WHAT TO PRODUCE: What you should end up with is an exact copy of the lines from the one holding "purple lamp: [116,149,178,235]" through the last line of the entries below, both included, and nothing else; leave every picture out.

THE INPUT:
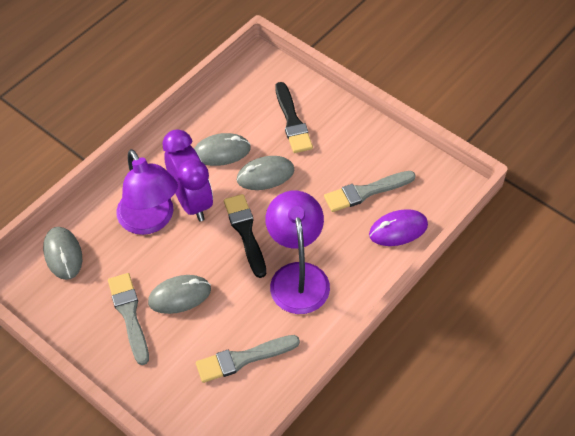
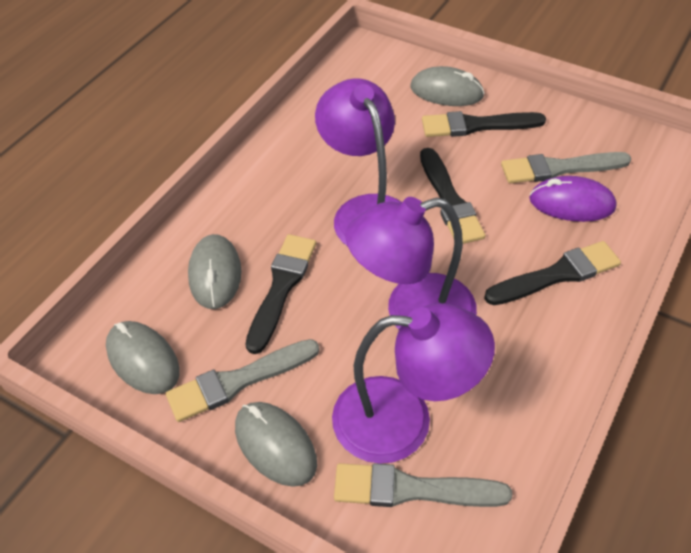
black brush: [224,194,266,278] [275,82,313,153] = 2 -> [245,234,316,354] [420,148,485,244] [422,111,546,137] [484,241,621,305] = 4
purple clock: [162,129,213,222] = 1 -> none = 0
purple lamp: [116,149,178,235] [265,191,330,314] = 2 -> [315,78,402,246] [332,303,495,464] [345,197,477,330] = 3

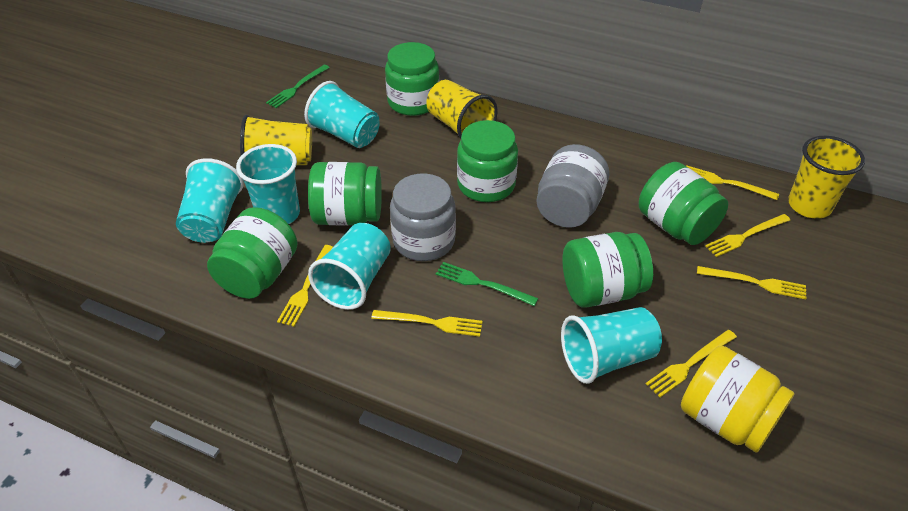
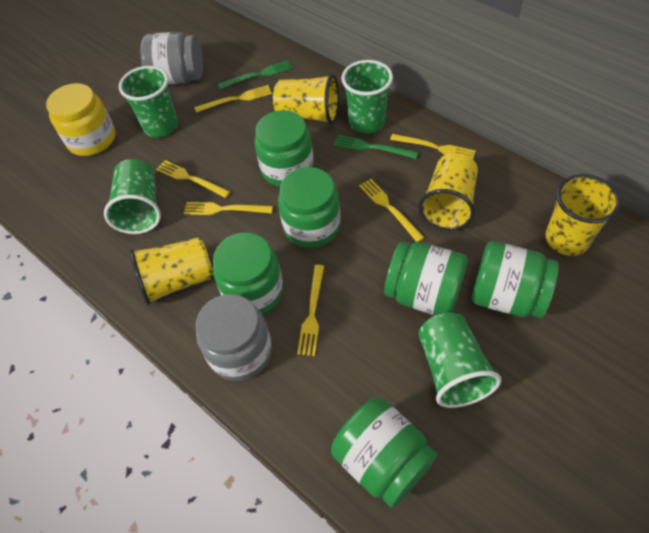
green cup: none = 0 -> [104,159,161,234] [119,66,178,137] [342,60,393,134] [418,312,501,408] = 4
turquoise cup: [176,158,243,243] [236,144,300,224] [304,81,380,148] [308,223,391,310] [561,307,662,384] = 5 -> none = 0
yellow cup: [240,115,312,165] [426,80,498,139] [788,136,865,218] = 3 -> [130,238,213,305] [273,74,339,124] [418,153,478,231] [545,174,621,256] = 4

SOLUTION FOR THIS TASK:
purple lamp: [116,149,178,235] [265,191,330,314] = 2 -> [315,78,402,246] [332,303,495,464] [345,197,477,330] = 3

green cup: none = 0 -> [104,159,161,234] [119,66,178,137] [342,60,393,134] [418,312,501,408] = 4
turquoise cup: [176,158,243,243] [236,144,300,224] [304,81,380,148] [308,223,391,310] [561,307,662,384] = 5 -> none = 0
yellow cup: [240,115,312,165] [426,80,498,139] [788,136,865,218] = 3 -> [130,238,213,305] [273,74,339,124] [418,153,478,231] [545,174,621,256] = 4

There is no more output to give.